Written request
Please rewrite every entry with each "counterclockwise" swapped for "anticlockwise", keeping everything else unchanged and leaving out the pictures.

● ● ● ●

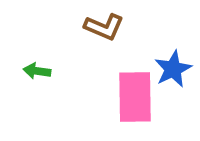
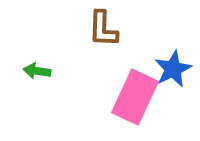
brown L-shape: moved 1 px left, 2 px down; rotated 69 degrees clockwise
pink rectangle: rotated 26 degrees clockwise
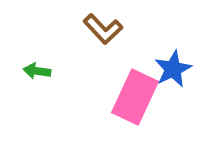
brown L-shape: rotated 45 degrees counterclockwise
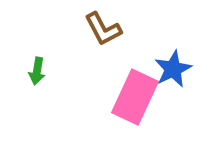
brown L-shape: rotated 15 degrees clockwise
green arrow: rotated 88 degrees counterclockwise
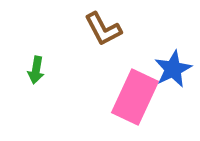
green arrow: moved 1 px left, 1 px up
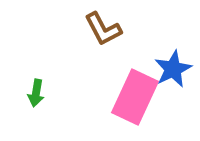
green arrow: moved 23 px down
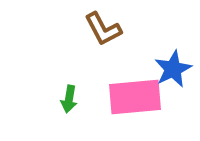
green arrow: moved 33 px right, 6 px down
pink rectangle: rotated 60 degrees clockwise
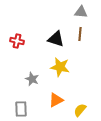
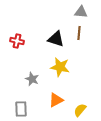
brown line: moved 1 px left, 1 px up
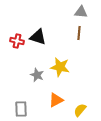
black triangle: moved 18 px left, 2 px up
gray star: moved 5 px right, 4 px up
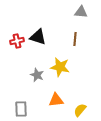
brown line: moved 4 px left, 6 px down
red cross: rotated 24 degrees counterclockwise
orange triangle: rotated 21 degrees clockwise
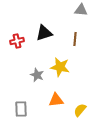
gray triangle: moved 2 px up
black triangle: moved 6 px right, 4 px up; rotated 36 degrees counterclockwise
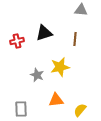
yellow star: rotated 24 degrees counterclockwise
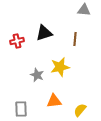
gray triangle: moved 3 px right
orange triangle: moved 2 px left, 1 px down
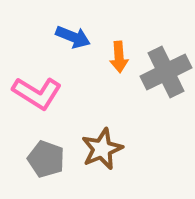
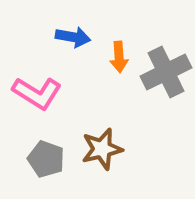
blue arrow: rotated 12 degrees counterclockwise
brown star: rotated 9 degrees clockwise
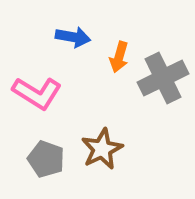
orange arrow: rotated 20 degrees clockwise
gray cross: moved 3 px left, 6 px down
brown star: rotated 12 degrees counterclockwise
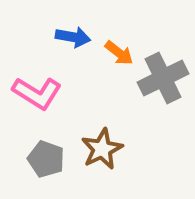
orange arrow: moved 4 px up; rotated 68 degrees counterclockwise
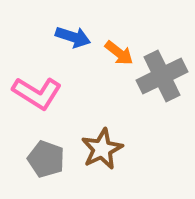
blue arrow: rotated 8 degrees clockwise
gray cross: moved 1 px left, 2 px up
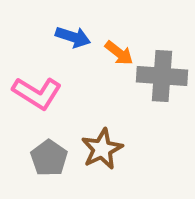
gray cross: rotated 30 degrees clockwise
gray pentagon: moved 3 px right, 1 px up; rotated 15 degrees clockwise
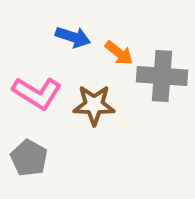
brown star: moved 8 px left, 44 px up; rotated 27 degrees clockwise
gray pentagon: moved 20 px left; rotated 6 degrees counterclockwise
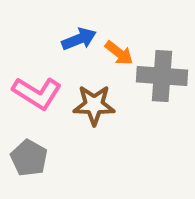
blue arrow: moved 6 px right, 2 px down; rotated 40 degrees counterclockwise
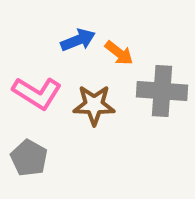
blue arrow: moved 1 px left, 1 px down
gray cross: moved 15 px down
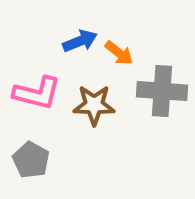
blue arrow: moved 2 px right, 1 px down
pink L-shape: rotated 18 degrees counterclockwise
gray pentagon: moved 2 px right, 2 px down
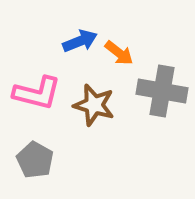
gray cross: rotated 6 degrees clockwise
brown star: rotated 15 degrees clockwise
gray pentagon: moved 4 px right
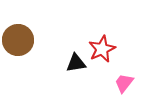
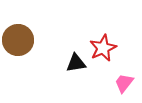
red star: moved 1 px right, 1 px up
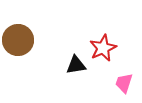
black triangle: moved 2 px down
pink trapezoid: rotated 20 degrees counterclockwise
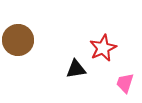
black triangle: moved 4 px down
pink trapezoid: moved 1 px right
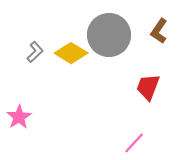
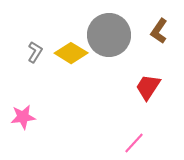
gray L-shape: rotated 15 degrees counterclockwise
red trapezoid: rotated 12 degrees clockwise
pink star: moved 4 px right; rotated 25 degrees clockwise
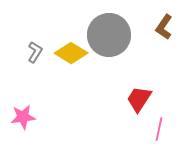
brown L-shape: moved 5 px right, 4 px up
red trapezoid: moved 9 px left, 12 px down
pink line: moved 25 px right, 14 px up; rotated 30 degrees counterclockwise
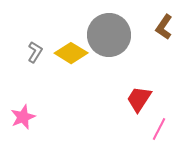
pink star: rotated 15 degrees counterclockwise
pink line: rotated 15 degrees clockwise
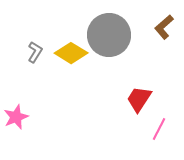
brown L-shape: rotated 15 degrees clockwise
pink star: moved 7 px left
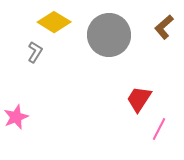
yellow diamond: moved 17 px left, 31 px up
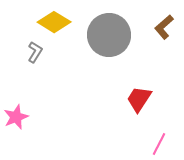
pink line: moved 15 px down
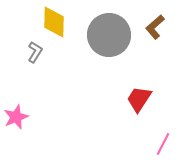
yellow diamond: rotated 60 degrees clockwise
brown L-shape: moved 9 px left
pink line: moved 4 px right
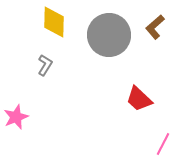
gray L-shape: moved 10 px right, 13 px down
red trapezoid: rotated 80 degrees counterclockwise
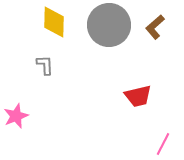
gray circle: moved 10 px up
gray L-shape: rotated 35 degrees counterclockwise
red trapezoid: moved 1 px left, 3 px up; rotated 56 degrees counterclockwise
pink star: moved 1 px up
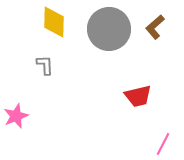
gray circle: moved 4 px down
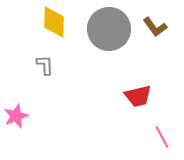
brown L-shape: rotated 85 degrees counterclockwise
pink line: moved 1 px left, 7 px up; rotated 55 degrees counterclockwise
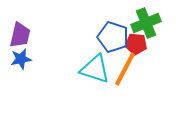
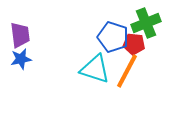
purple trapezoid: rotated 20 degrees counterclockwise
red pentagon: moved 2 px left
orange line: moved 2 px right, 2 px down
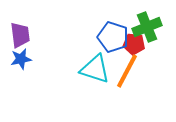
green cross: moved 1 px right, 4 px down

● ● ● ●

Written response
brown L-shape: moved 1 px left, 2 px down; rotated 69 degrees clockwise
pink rectangle: rotated 26 degrees clockwise
brown L-shape: rotated 45 degrees anticlockwise
brown L-shape: rotated 15 degrees clockwise
green arrow: rotated 88 degrees anticlockwise
green arrow: moved 1 px left, 1 px up
green arrow: moved 23 px down
green arrow: moved 33 px right, 6 px down
pink rectangle: rotated 60 degrees clockwise
brown line: moved 1 px left, 1 px up
black triangle: moved 18 px left, 2 px up
gray star: moved 5 px right, 4 px up
brown line: moved 4 px left, 6 px down
red cross: rotated 24 degrees anticlockwise
orange triangle: rotated 21 degrees clockwise
gray triangle: moved 2 px up
black triangle: moved 6 px right, 4 px up; rotated 36 degrees anticlockwise
yellow star: rotated 24 degrees anticlockwise
gray triangle: moved 3 px right
orange triangle: moved 2 px left, 1 px down
blue arrow: rotated 12 degrees anticlockwise
brown star: rotated 9 degrees clockwise
orange arrow: rotated 20 degrees clockwise
gray cross: moved 3 px left, 6 px down
brown star: rotated 12 degrees anticlockwise
orange arrow: moved 4 px up; rotated 68 degrees anticlockwise
blue arrow: rotated 8 degrees clockwise
gray cross: moved 1 px left, 2 px up
gray cross: rotated 30 degrees clockwise
gray pentagon: moved 3 px right, 1 px up; rotated 15 degrees clockwise
brown star: moved 8 px left, 44 px up; rotated 27 degrees clockwise
gray pentagon: moved 20 px left; rotated 6 degrees anticlockwise
blue arrow: moved 6 px right, 2 px down; rotated 40 degrees anticlockwise
blue arrow: moved 1 px left, 1 px down
gray cross: moved 15 px down
blue arrow: moved 2 px right, 1 px down
pink L-shape: rotated 18 degrees anticlockwise
gray pentagon: moved 2 px right, 2 px down
gray cross: rotated 6 degrees clockwise
brown star: rotated 15 degrees clockwise
gray pentagon: moved 4 px right
red star: moved 1 px right, 1 px up
black triangle: moved 2 px down
pink trapezoid: rotated 20 degrees anticlockwise
black triangle: moved 4 px down
pink trapezoid: moved 1 px right
gray L-shape: rotated 15 degrees anticlockwise
red trapezoid: rotated 12 degrees clockwise
pink star: moved 4 px right; rotated 25 degrees clockwise
brown L-shape: moved 5 px right, 4 px up
red trapezoid: moved 9 px left, 12 px down
pink line: moved 25 px right, 14 px up; rotated 30 degrees anticlockwise
pink star: rotated 15 degrees anticlockwise
pink line: rotated 15 degrees clockwise
brown L-shape: rotated 15 degrees clockwise
pink star: moved 7 px left
yellow diamond: moved 17 px left, 31 px up
pink line: moved 15 px down
yellow diamond: rotated 60 degrees clockwise
brown L-shape: moved 9 px left
pink line: moved 4 px right
gray L-shape: moved 10 px right, 13 px down
red trapezoid: rotated 80 degrees anticlockwise
gray circle: moved 10 px up
gray L-shape: rotated 35 degrees anticlockwise
red trapezoid: moved 1 px left, 3 px up; rotated 56 degrees anticlockwise
pink star: moved 1 px up
gray circle: moved 4 px down
brown L-shape: rotated 85 degrees anticlockwise
pink line: moved 1 px left, 7 px up; rotated 55 degrees anticlockwise
purple trapezoid: rotated 20 degrees anticlockwise
red pentagon: moved 2 px left
orange line: moved 2 px right, 2 px down
green cross: moved 1 px right, 4 px down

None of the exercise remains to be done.